* _What to work on_
What is needed is a faithful copy of all the entries, with no pictures in it.

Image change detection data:
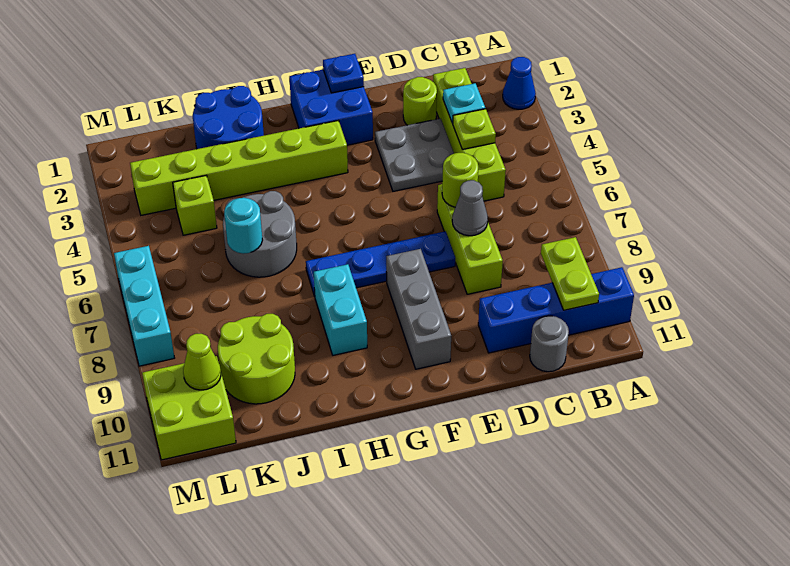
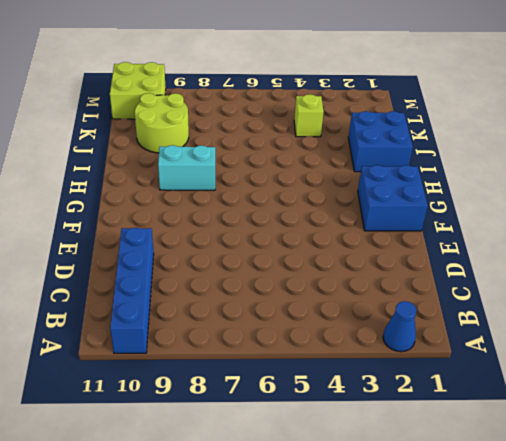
blue brick I1:J2 level 1 -> blue round brick I1:J2 level 1
none -> lime brick C2:C5 level 1
none -> grey round brick C11 level 1
none -> lime round brick D2 level 1

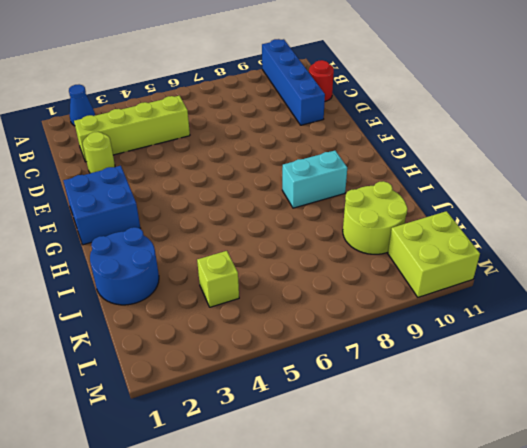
red round brick C11 level 1 -> grey round brick C11 level 1
none -> grey plate D3:E4 level 1
none -> lime brick D6:D8 level 1
none -> blue plate E7:H7 level 1

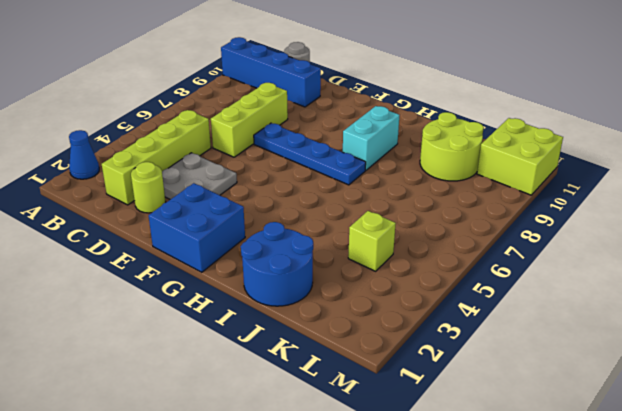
none -> grey brick F8:F10 level 1
none -> lime brick G3:L3 level 1
none -> grey round brick I5:J6 level 1

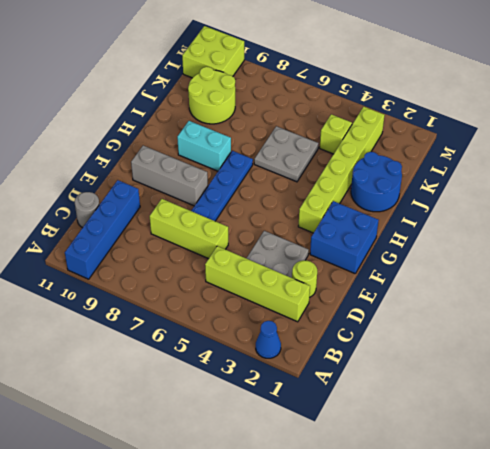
grey plate I5:J6 level 1 -> grey round brick I5:J6 level 1
none -> cyan brick M6:M8 level 1
none -> lime plate B9:B10 level 2
none -> cyan plate C3 level 2

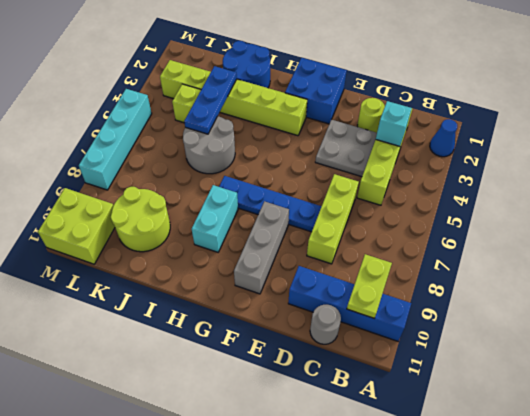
cyan brick C3 level 2 -> cyan plate C3 level 2
blue plate J3:J5 level 2 -> none
cyan brick M5:M8 level 1 -> cyan brick M6:M8 level 1
none -> lime plate C4 level 2
none -> lime round brick D6 level 2
none -> grey cone D7 level 2

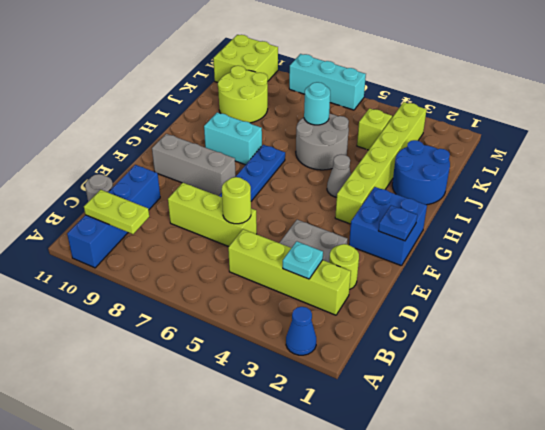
grey cone H4 level 1 -> grey cone D7 level 2
none -> lime plate C4 level 2
none -> lime cone L10 level 2

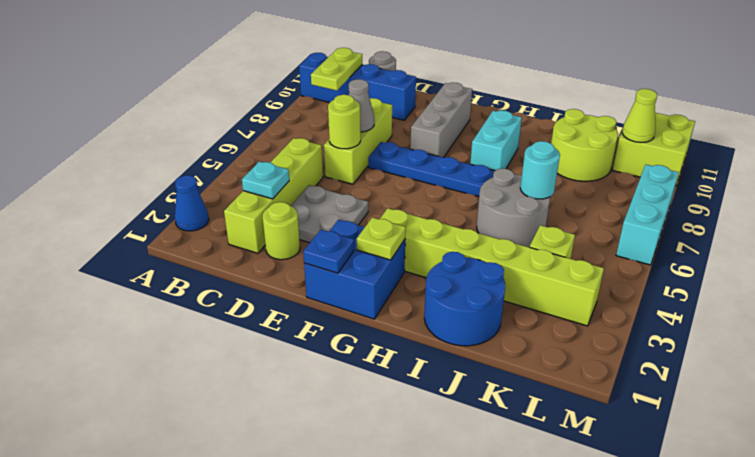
lime plate G2 level 2 -> lime plate C4 level 2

* _Written answer_
blue brick I1:J2 level 1 -> blue round brick I1:J2 level 1
none -> lime brick C2:C5 level 1
none -> grey round brick C11 level 1
none -> lime round brick D2 level 1

red round brick C11 level 1 -> grey round brick C11 level 1
none -> grey plate D3:E4 level 1
none -> lime brick D6:D8 level 1
none -> blue plate E7:H7 level 1

none -> grey brick F8:F10 level 1
none -> lime brick G3:L3 level 1
none -> grey round brick I5:J6 level 1

grey plate I5:J6 level 1 -> grey round brick I5:J6 level 1
none -> cyan brick M6:M8 level 1
none -> lime plate B9:B10 level 2
none -> cyan plate C3 level 2

cyan brick C3 level 2 -> cyan plate C3 level 2
blue plate J3:J5 level 2 -> none
cyan brick M5:M8 level 1 -> cyan brick M6:M8 level 1
none -> lime plate C4 level 2
none -> lime round brick D6 level 2
none -> grey cone D7 level 2

grey cone H4 level 1 -> grey cone D7 level 2
none -> lime plate C4 level 2
none -> lime cone L10 level 2

lime plate G2 level 2 -> lime plate C4 level 2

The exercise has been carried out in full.